▸ **Task requirements**:
Set down the lines below, exactly, starting at the one that contains "black rectangle: (144, 51)" and stopping at the last line, inclusive. Omit pictures.

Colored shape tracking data
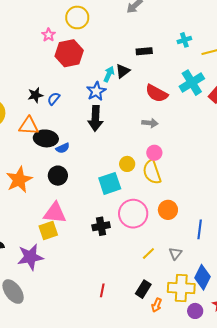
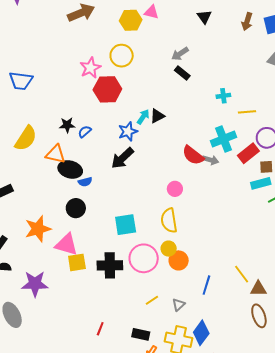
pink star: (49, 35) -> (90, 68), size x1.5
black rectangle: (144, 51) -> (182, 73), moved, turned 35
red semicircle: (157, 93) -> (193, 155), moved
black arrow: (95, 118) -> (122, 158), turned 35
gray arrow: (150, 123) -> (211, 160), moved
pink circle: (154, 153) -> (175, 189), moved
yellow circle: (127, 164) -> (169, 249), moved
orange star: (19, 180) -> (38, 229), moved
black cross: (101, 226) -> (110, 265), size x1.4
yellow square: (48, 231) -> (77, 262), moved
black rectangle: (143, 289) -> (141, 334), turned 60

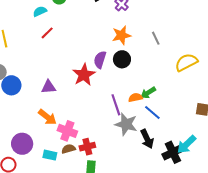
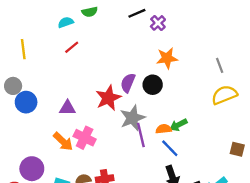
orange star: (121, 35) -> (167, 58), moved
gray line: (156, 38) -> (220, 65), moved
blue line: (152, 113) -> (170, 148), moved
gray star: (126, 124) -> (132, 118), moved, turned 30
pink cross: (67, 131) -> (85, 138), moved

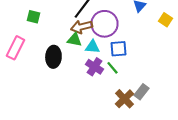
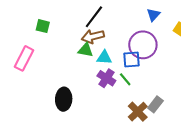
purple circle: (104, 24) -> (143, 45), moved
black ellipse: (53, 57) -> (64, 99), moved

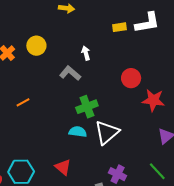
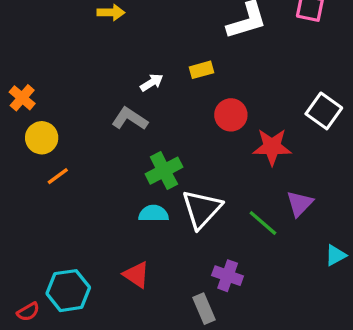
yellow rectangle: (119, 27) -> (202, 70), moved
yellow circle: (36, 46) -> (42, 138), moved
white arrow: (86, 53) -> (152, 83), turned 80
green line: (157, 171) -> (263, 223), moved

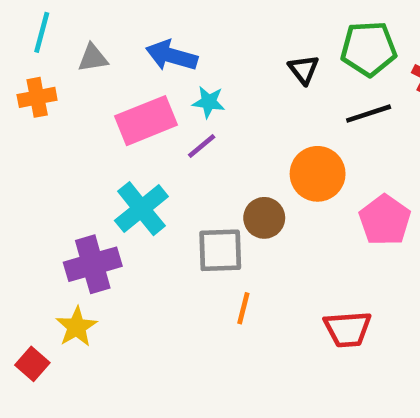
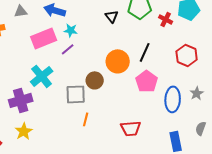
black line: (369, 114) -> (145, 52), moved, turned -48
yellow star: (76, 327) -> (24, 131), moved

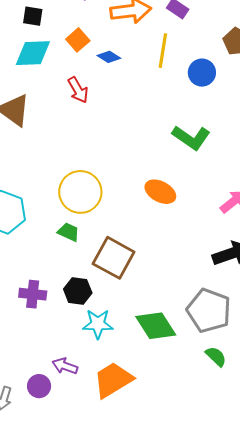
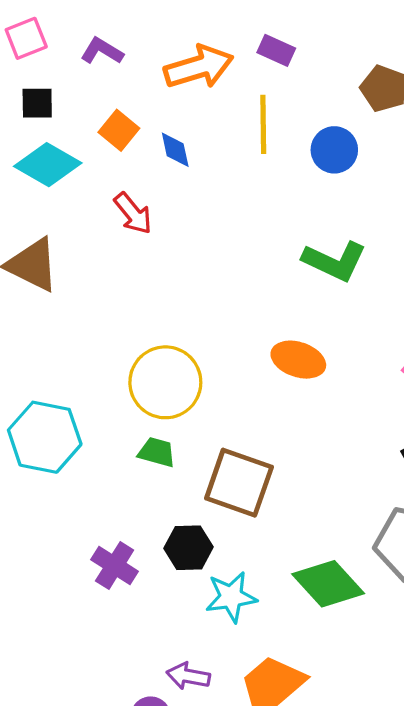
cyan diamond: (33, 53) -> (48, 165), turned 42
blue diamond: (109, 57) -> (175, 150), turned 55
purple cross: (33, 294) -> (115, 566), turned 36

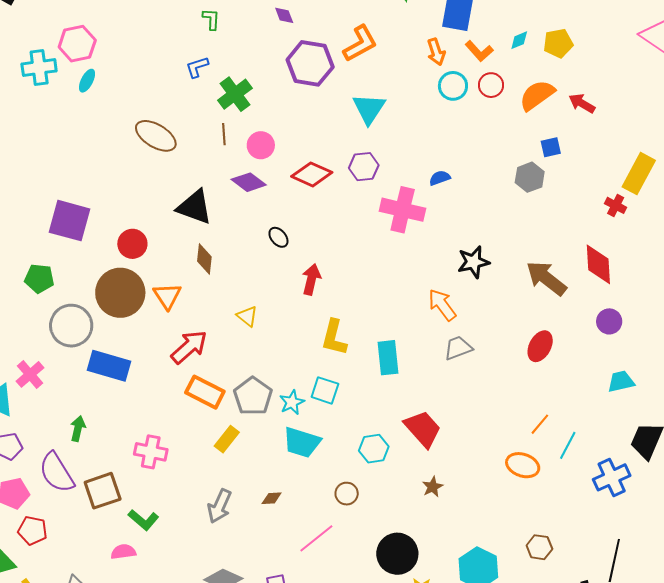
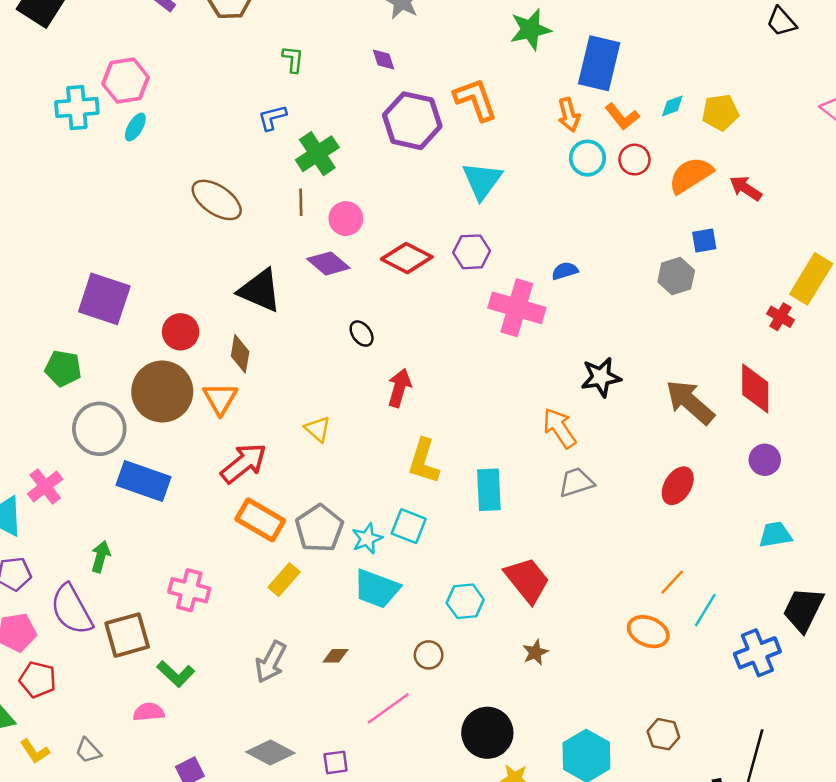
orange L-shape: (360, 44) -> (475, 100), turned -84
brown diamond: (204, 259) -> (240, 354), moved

▸ **Response**:
black rectangle: (144, 51) -> (182, 73), moved, turned 35
red semicircle: (157, 93) -> (193, 155), moved
black arrow: (95, 118) -> (122, 158), turned 35
gray arrow: (150, 123) -> (211, 160), moved
pink circle: (154, 153) -> (175, 189), moved
yellow circle: (127, 164) -> (169, 249), moved
orange star: (19, 180) -> (38, 229), moved
black cross: (101, 226) -> (110, 265), size x1.4
yellow square: (48, 231) -> (77, 262), moved
black rectangle: (143, 289) -> (141, 334), turned 60

orange star: (121, 35) -> (167, 58), moved
gray line: (156, 38) -> (220, 65), moved
blue line: (152, 113) -> (170, 148), moved
gray star: (126, 124) -> (132, 118), moved, turned 30
pink cross: (67, 131) -> (85, 138), moved

purple circle: (104, 24) -> (143, 45), moved
black ellipse: (53, 57) -> (64, 99), moved

yellow rectangle: (119, 27) -> (202, 70), moved
yellow circle: (36, 46) -> (42, 138), moved
white arrow: (86, 53) -> (152, 83), turned 80
green line: (157, 171) -> (263, 223), moved

black line: (369, 114) -> (145, 52), moved, turned -48
yellow star: (76, 327) -> (24, 131), moved

cyan diamond: (33, 53) -> (48, 165), turned 42
blue diamond: (109, 57) -> (175, 150), turned 55
purple cross: (33, 294) -> (115, 566), turned 36

orange L-shape: (360, 44) -> (475, 100), turned -84
brown diamond: (204, 259) -> (240, 354), moved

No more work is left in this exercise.